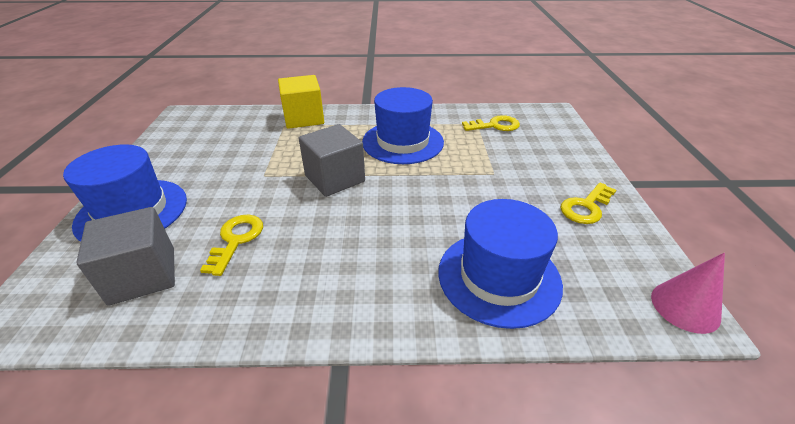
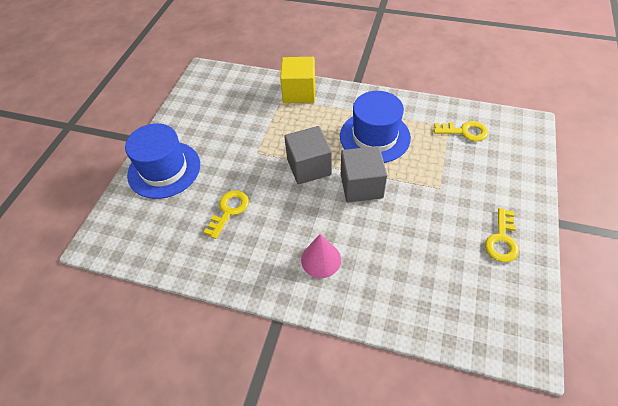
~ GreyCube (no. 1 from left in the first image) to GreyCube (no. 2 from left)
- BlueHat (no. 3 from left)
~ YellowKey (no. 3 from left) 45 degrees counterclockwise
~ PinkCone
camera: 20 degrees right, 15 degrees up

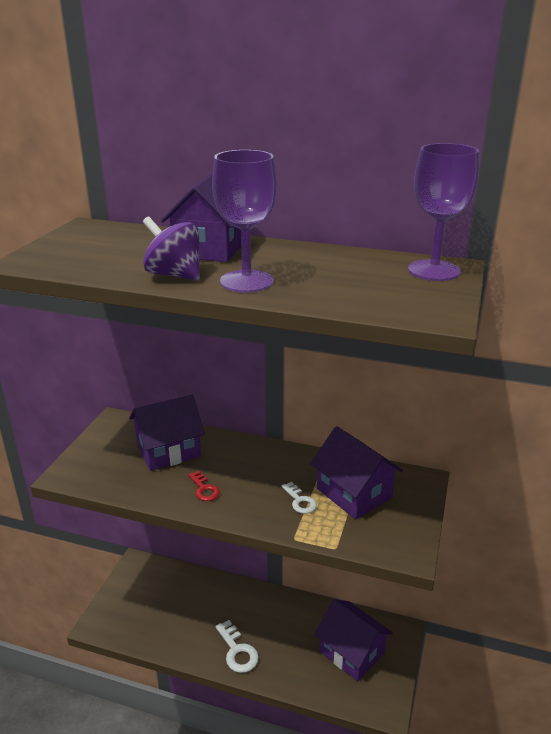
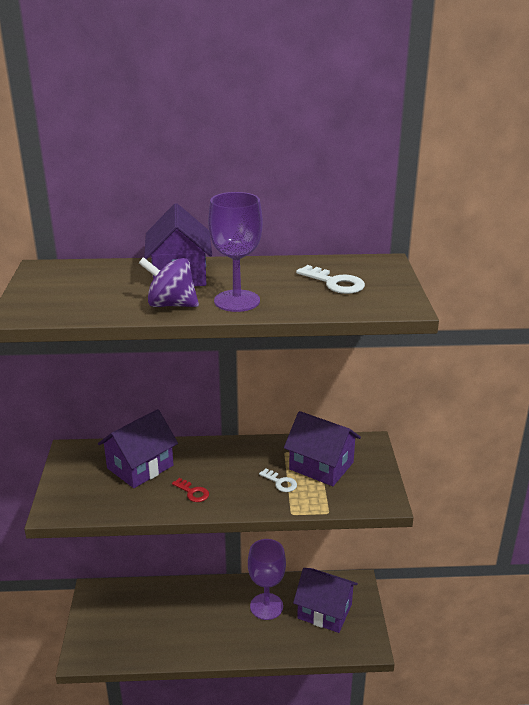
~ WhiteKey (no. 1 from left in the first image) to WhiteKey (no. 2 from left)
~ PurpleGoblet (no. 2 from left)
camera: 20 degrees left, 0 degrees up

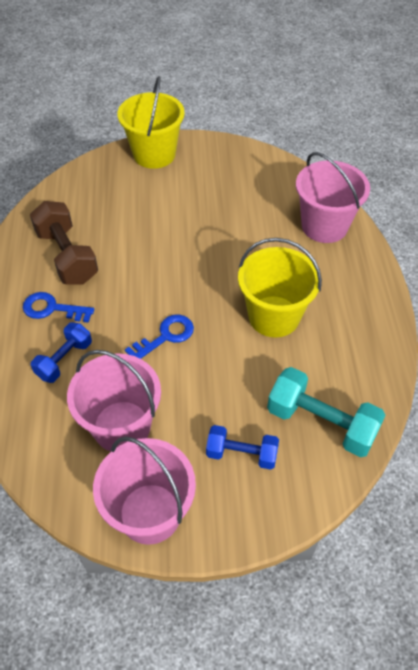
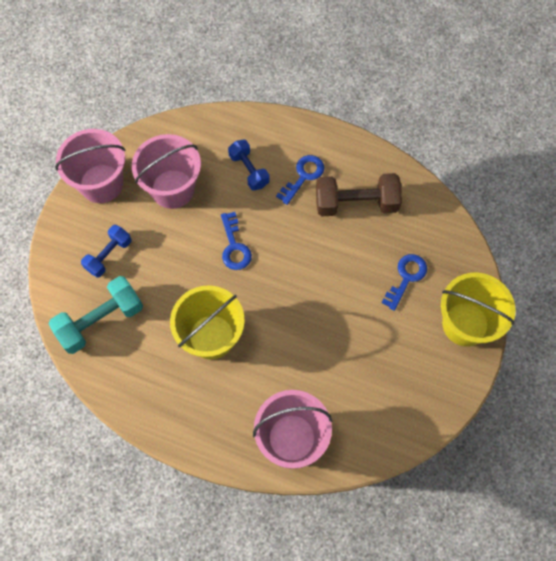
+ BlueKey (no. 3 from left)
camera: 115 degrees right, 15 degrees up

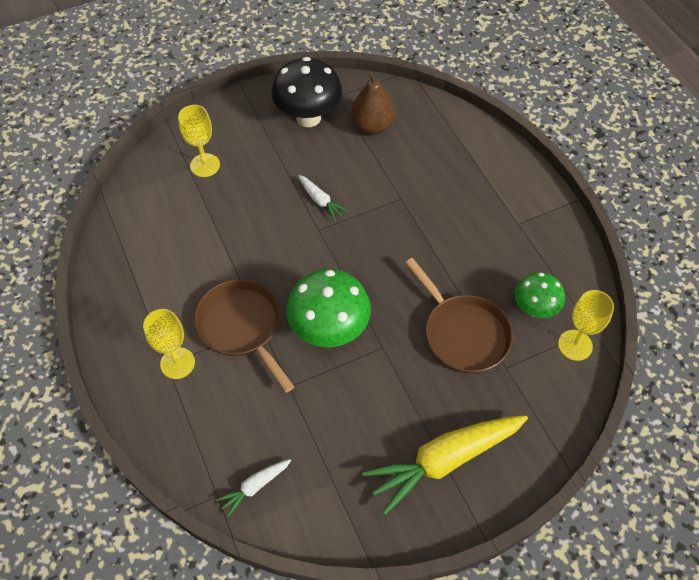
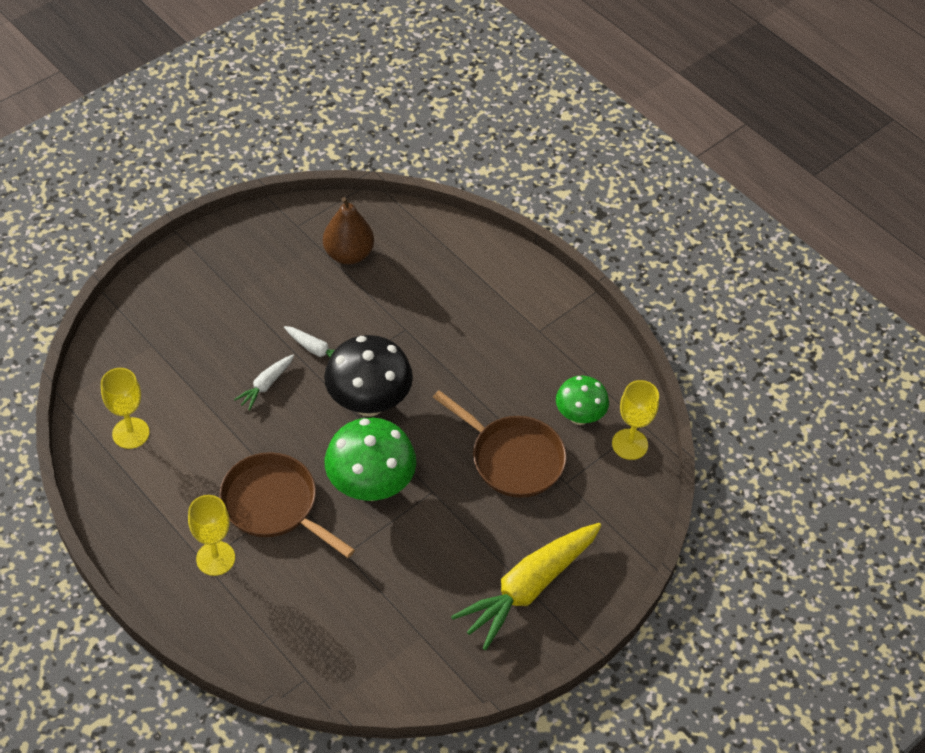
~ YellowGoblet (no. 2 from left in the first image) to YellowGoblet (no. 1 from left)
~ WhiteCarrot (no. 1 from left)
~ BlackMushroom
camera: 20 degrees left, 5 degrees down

# EXERCISE AIM:
Reproduce, word for word, only the lines in the records above from the line with "45 degrees counterclockwise" through the line with "camera: 115 degrees right, 15 degrees up", including both ends; omit the pictures.

# SOLVED EXERCISE:
~ YellowKey (no. 3 from left) 45 degrees counterclockwise
~ PinkCone
camera: 20 degrees right, 15 degrees up

~ WhiteKey (no. 1 from left in the first image) to WhiteKey (no. 2 from left)
~ PurpleGoblet (no. 2 from left)
camera: 20 degrees left, 0 degrees up

+ BlueKey (no. 3 from left)
camera: 115 degrees right, 15 degrees up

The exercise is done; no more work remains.